[Source data]
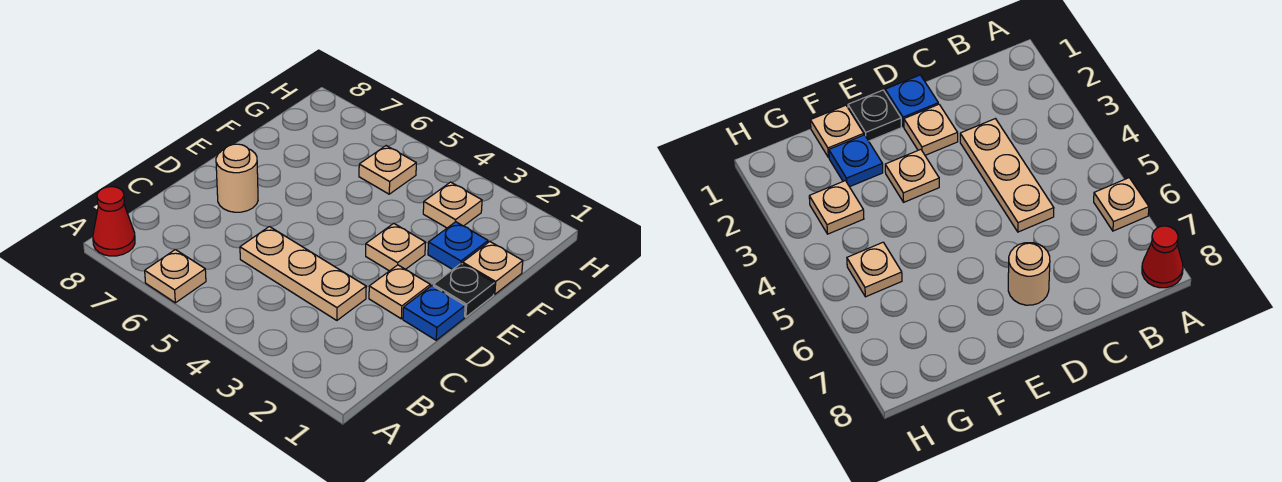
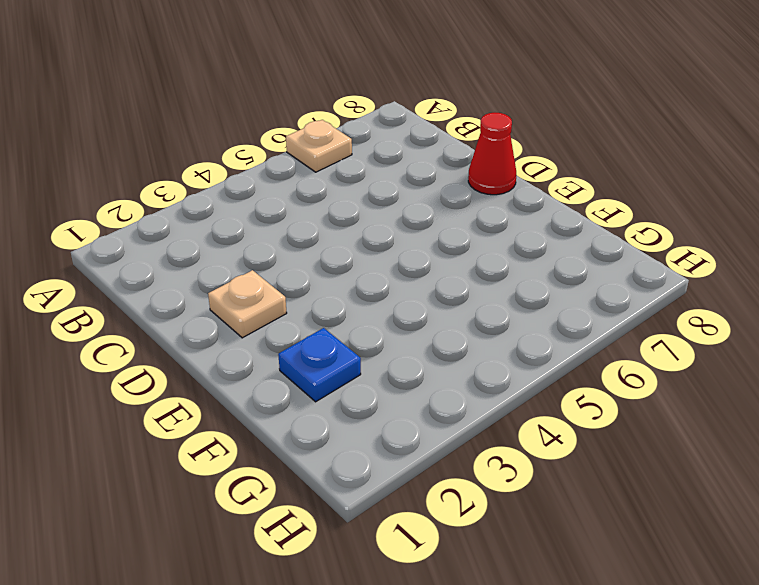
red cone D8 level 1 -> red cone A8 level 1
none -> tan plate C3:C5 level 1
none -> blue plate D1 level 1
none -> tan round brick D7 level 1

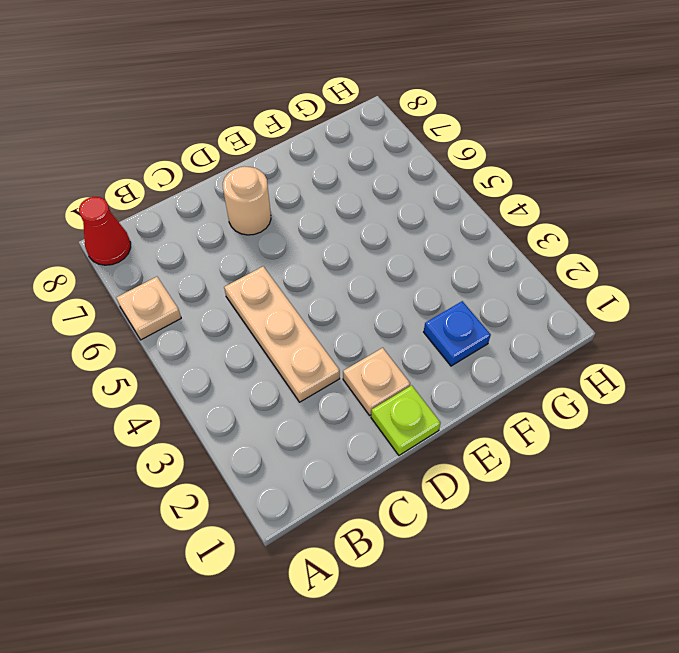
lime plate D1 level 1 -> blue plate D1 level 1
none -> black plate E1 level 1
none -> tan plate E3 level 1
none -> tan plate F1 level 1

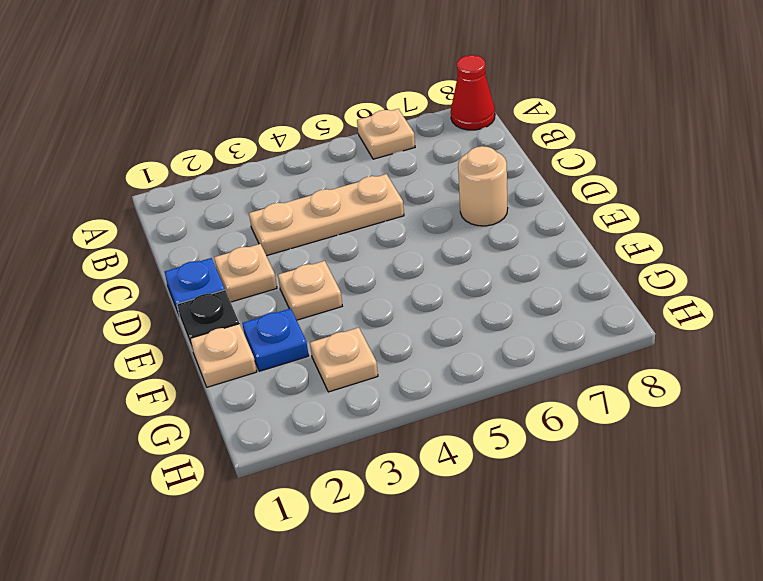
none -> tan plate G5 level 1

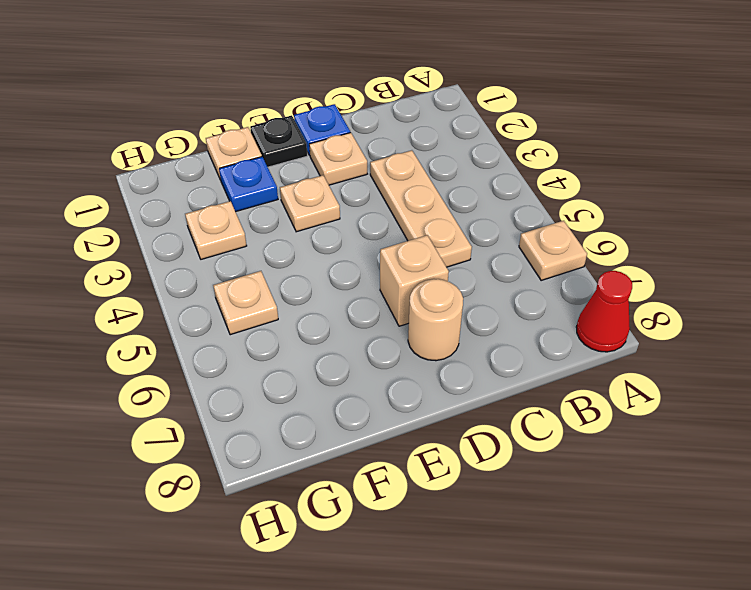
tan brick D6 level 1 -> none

§ Aim of the exercise:
With all pictures omitted, return exactly the lines from the one containing "none -> blue plate D1 level 1" through the end of the entries above.

§ Problem solution:
none -> blue plate D1 level 1
none -> tan round brick D7 level 1

lime plate D1 level 1 -> blue plate D1 level 1
none -> black plate E1 level 1
none -> tan plate E3 level 1
none -> tan plate F1 level 1

none -> tan plate G5 level 1

tan brick D6 level 1 -> none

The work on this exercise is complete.